## WHAT IS NEEDED
Reproduce verbatim the line containing "white plate: 6 -> 10" and every line that follows it through the end of the entries below, omitting all pictures.

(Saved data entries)
_ _ _

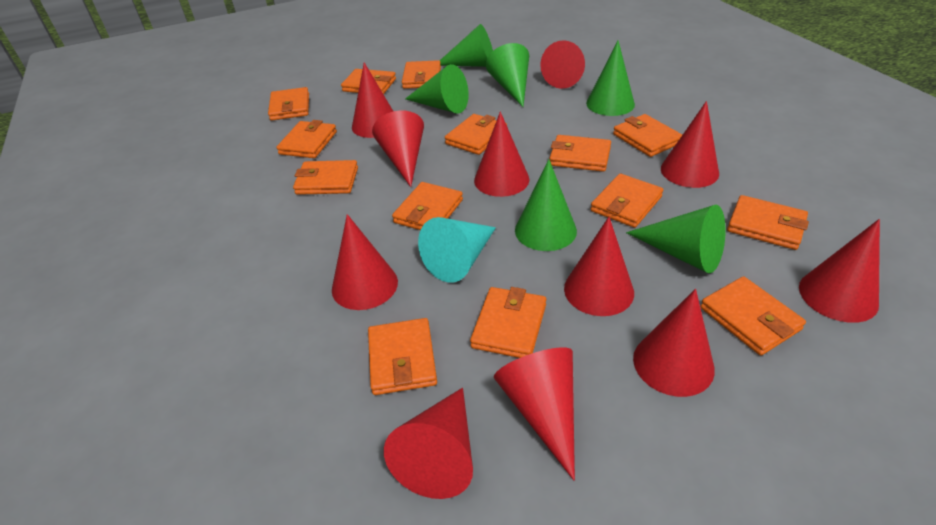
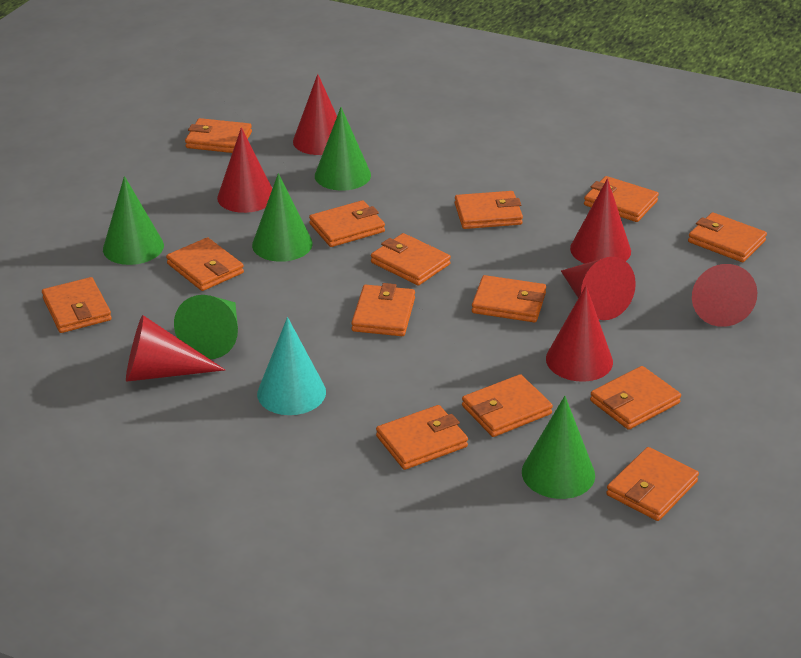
green cone: 6 -> 5
red cone: 11 -> 7

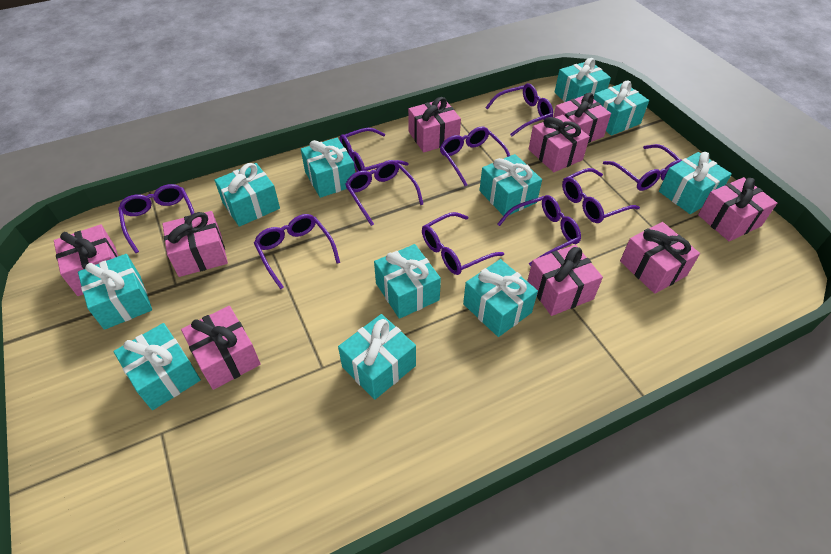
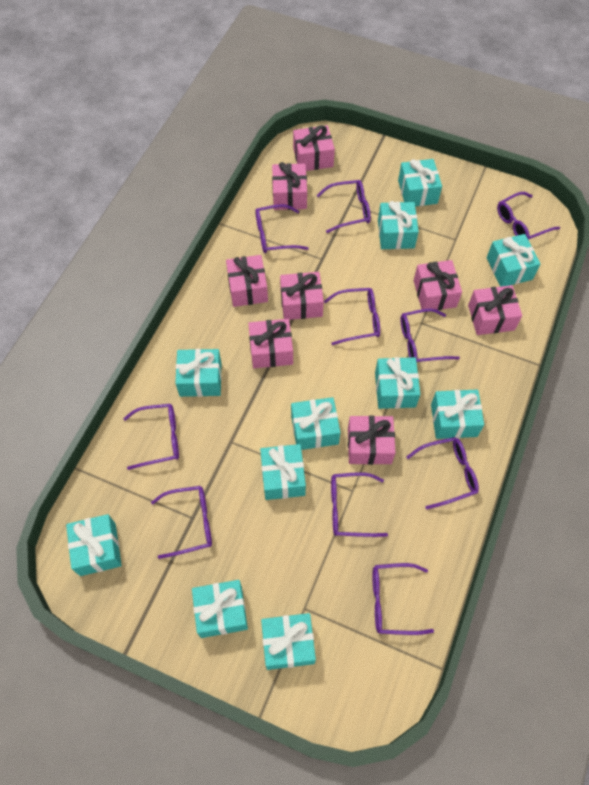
pink gift: 9 -> 8

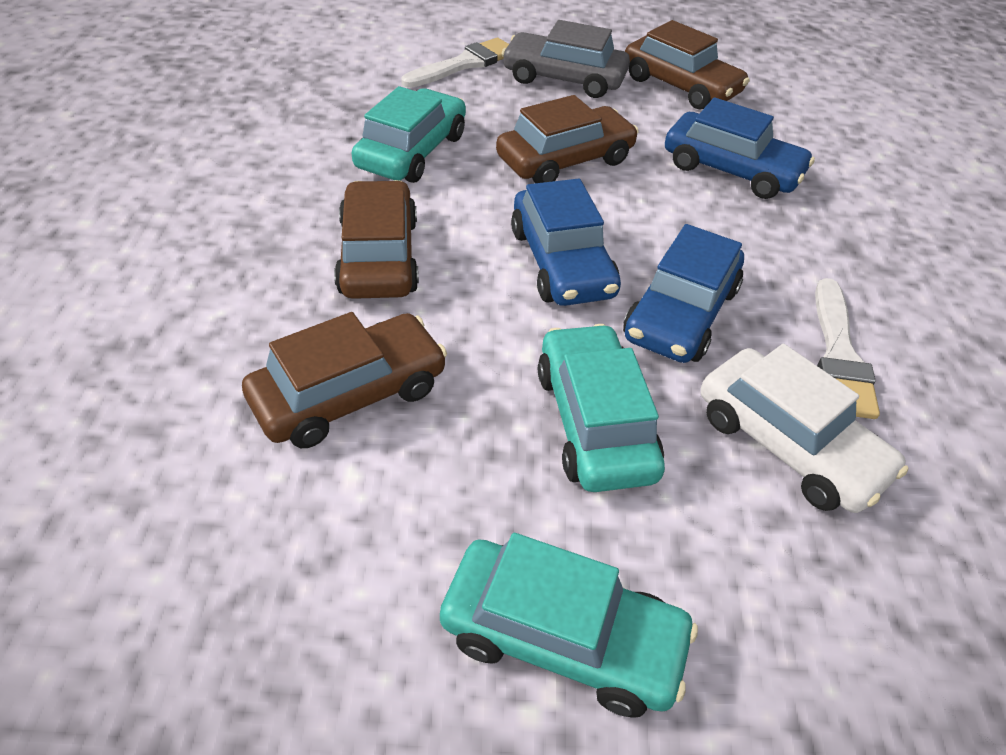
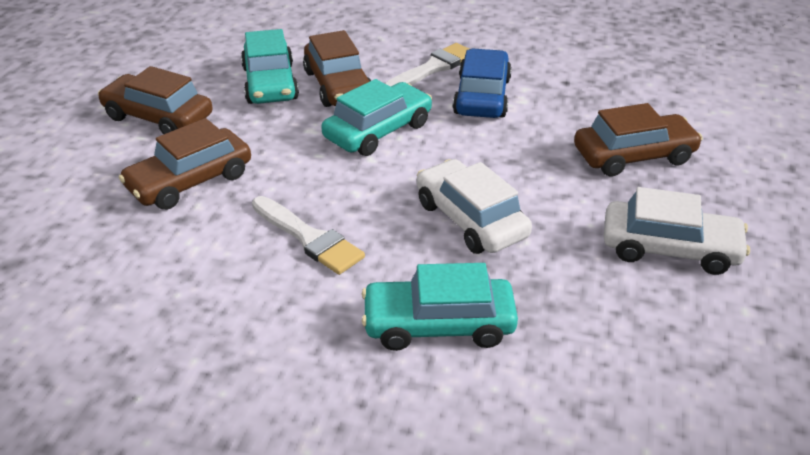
blue car: 3 -> 1
grey car: 1 -> 0
white car: 1 -> 2

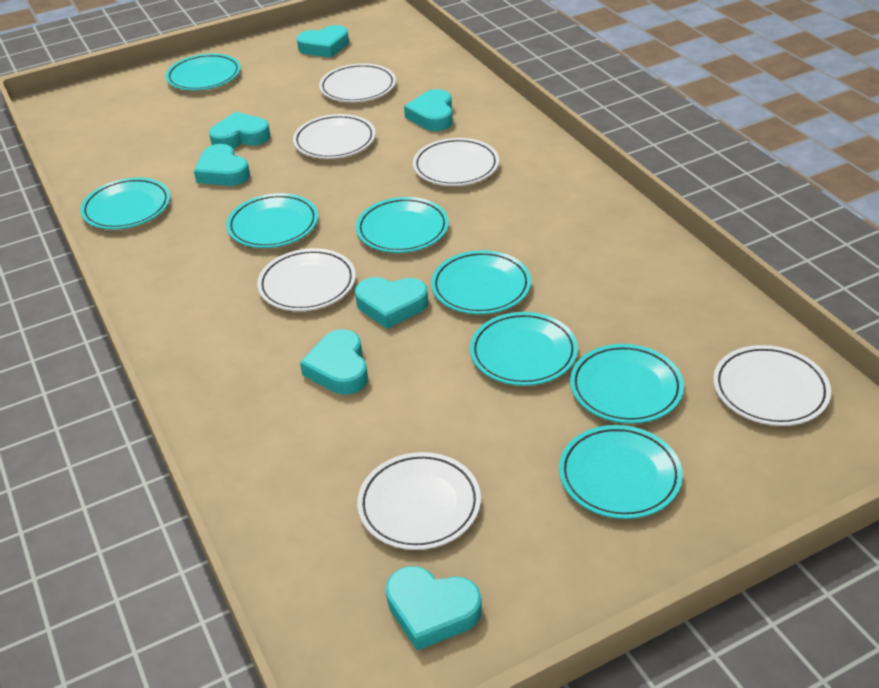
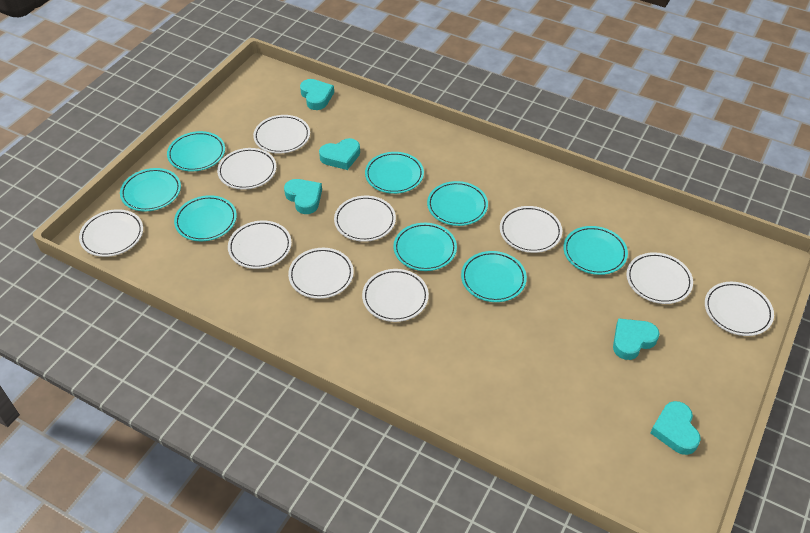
turquoise heart: 7 -> 5
white plate: 6 -> 10

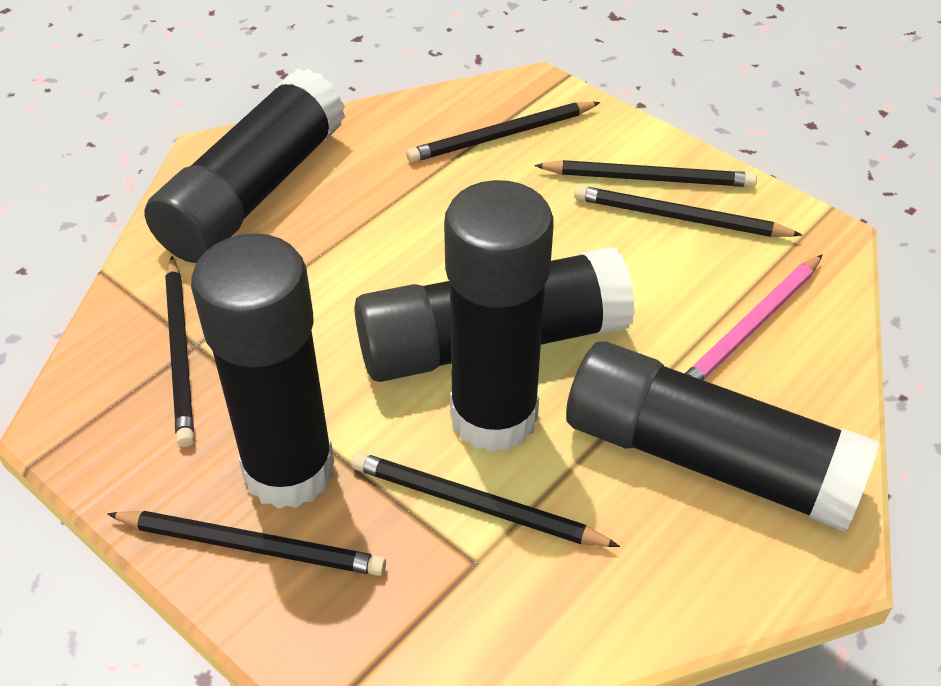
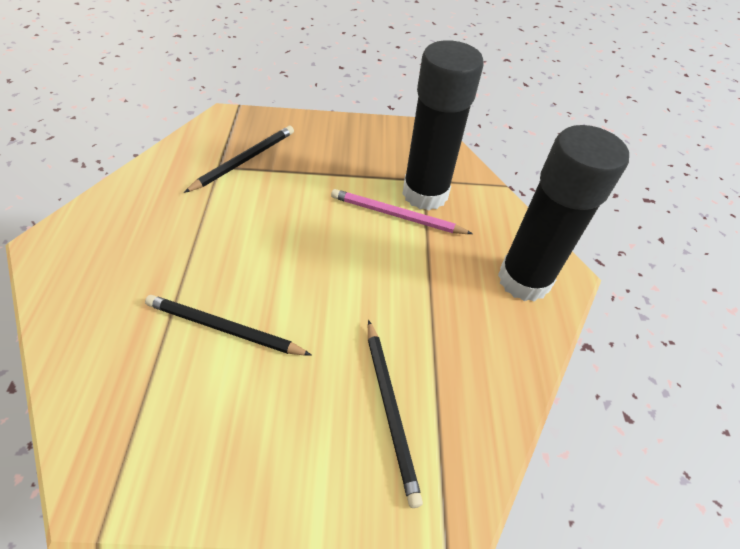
black glue stick: 5 -> 2
black pencil: 6 -> 3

_ _ _

## WRITTEN REPLY
white plate: 6 -> 10

black glue stick: 5 -> 2
black pencil: 6 -> 3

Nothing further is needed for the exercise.